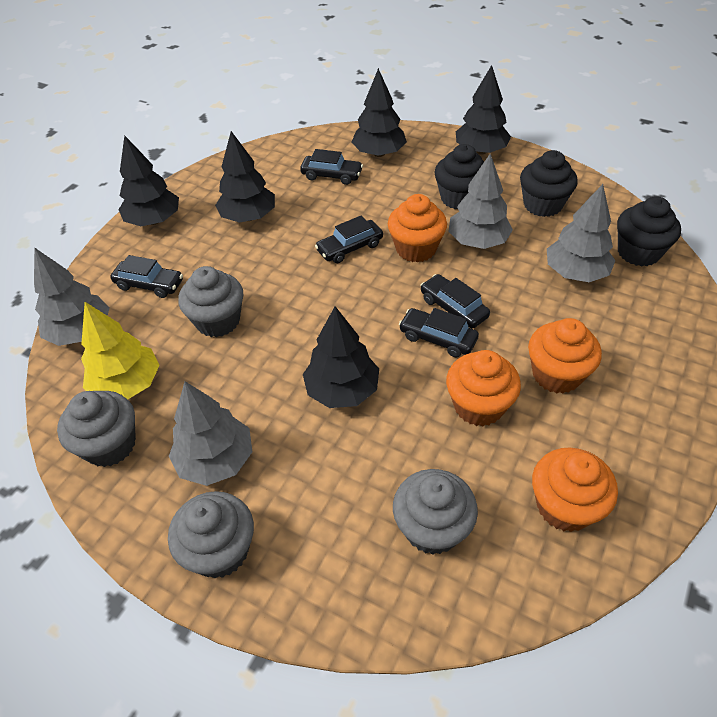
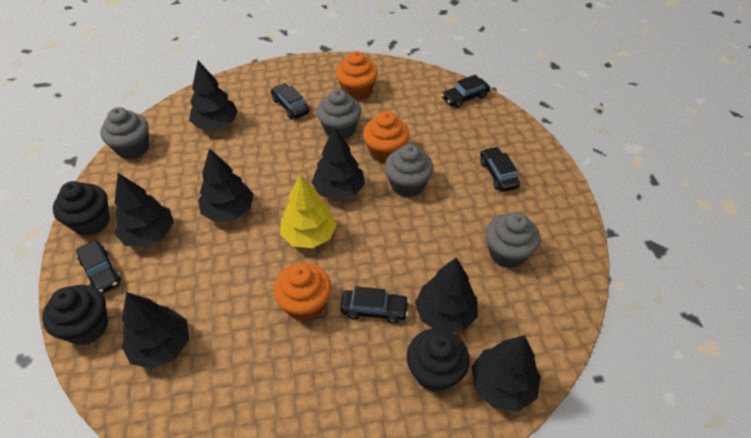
black tree: 5 -> 7
grey tree: 4 -> 0
orange cupcake: 4 -> 3

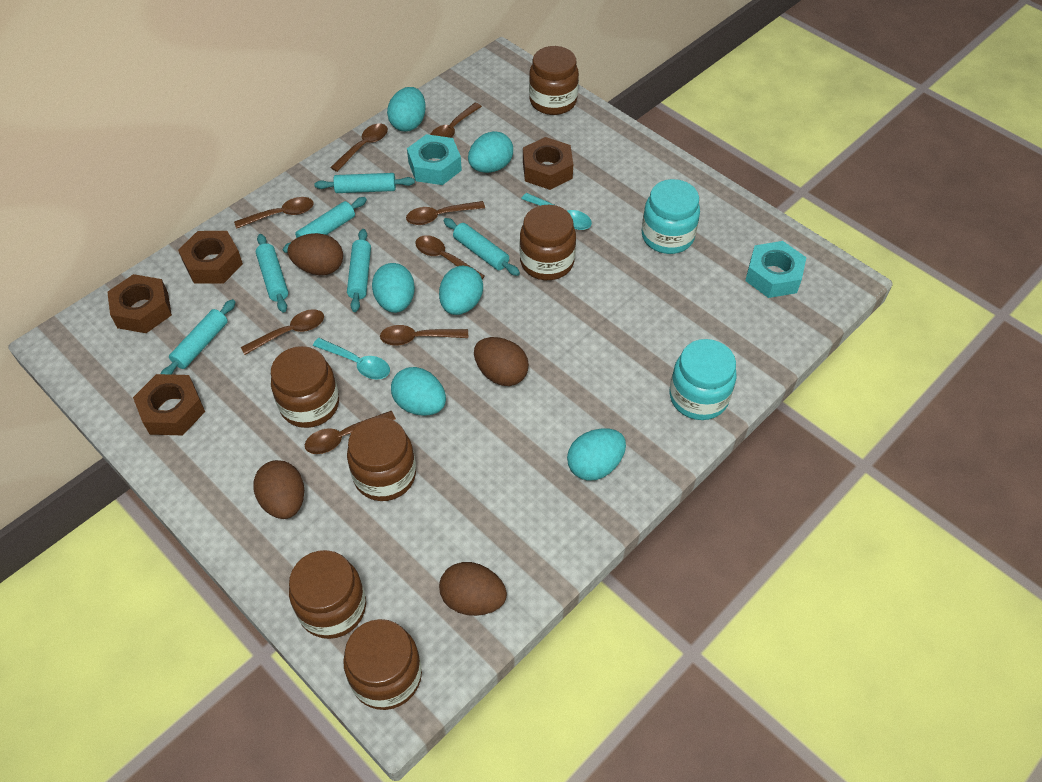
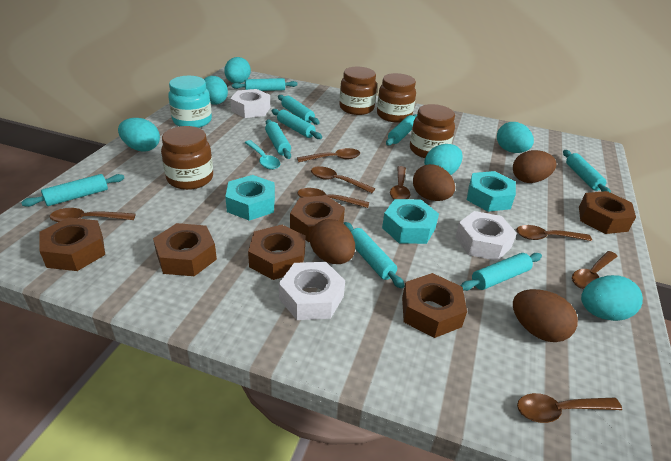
brown jar: 6 -> 4
brown nut: 4 -> 6
turquoise jar: 2 -> 1
turquoise nut: 2 -> 3
turquoise rolling pin: 6 -> 9
turquoise spoon: 2 -> 1
white nut: 0 -> 3

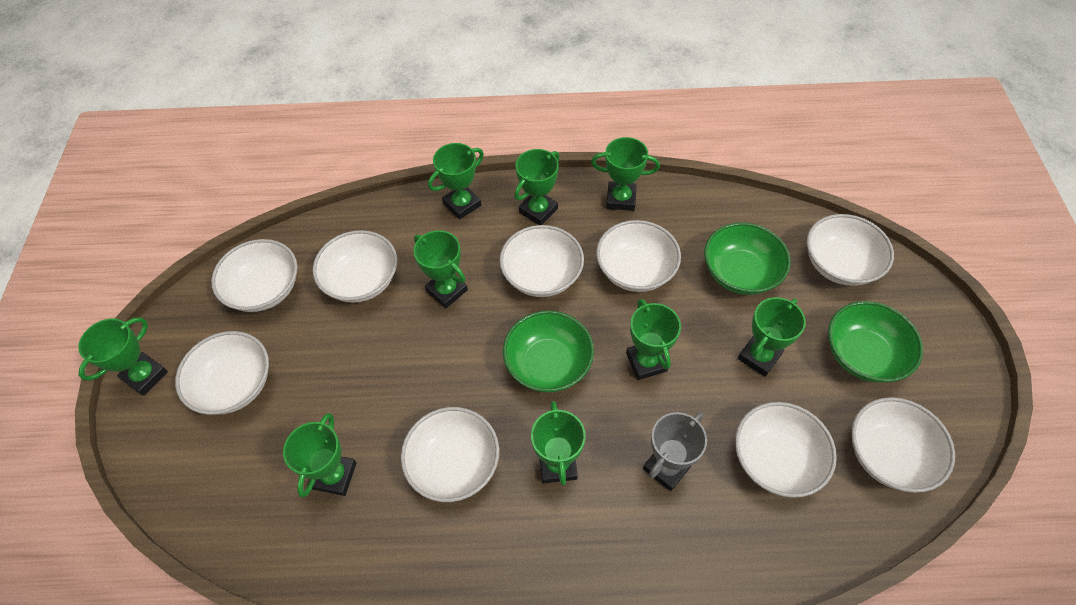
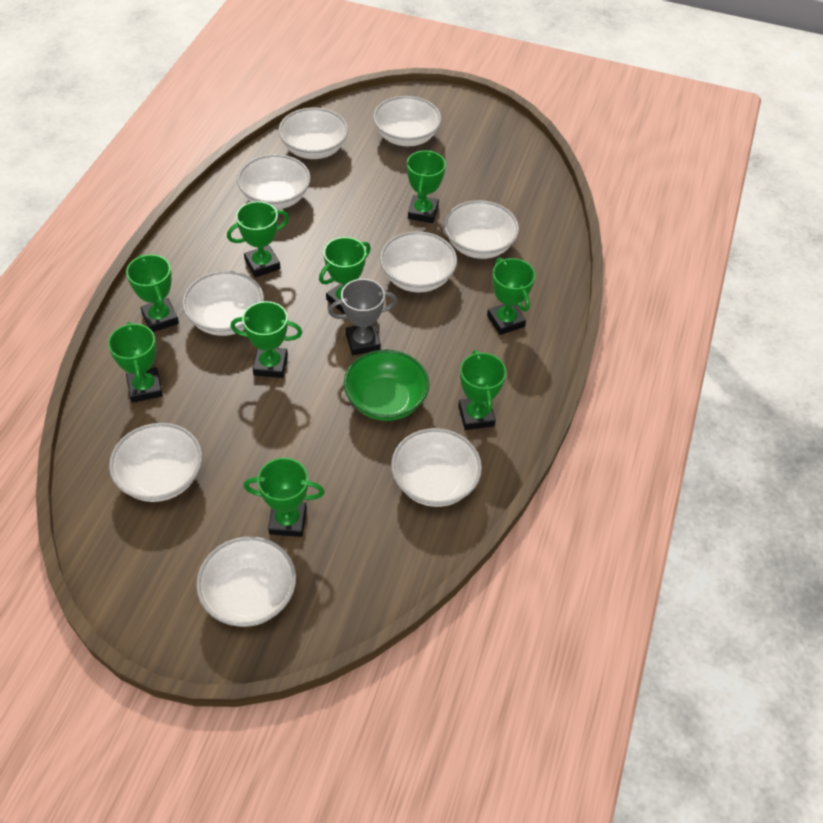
green bowl: 3 -> 1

(TASK) With no pictures included, write out the entries exactly.

(EXPECTED OUTPUT)
black tree: 5 -> 7
grey tree: 4 -> 0
orange cupcake: 4 -> 3

brown jar: 6 -> 4
brown nut: 4 -> 6
turquoise jar: 2 -> 1
turquoise nut: 2 -> 3
turquoise rolling pin: 6 -> 9
turquoise spoon: 2 -> 1
white nut: 0 -> 3

green bowl: 3 -> 1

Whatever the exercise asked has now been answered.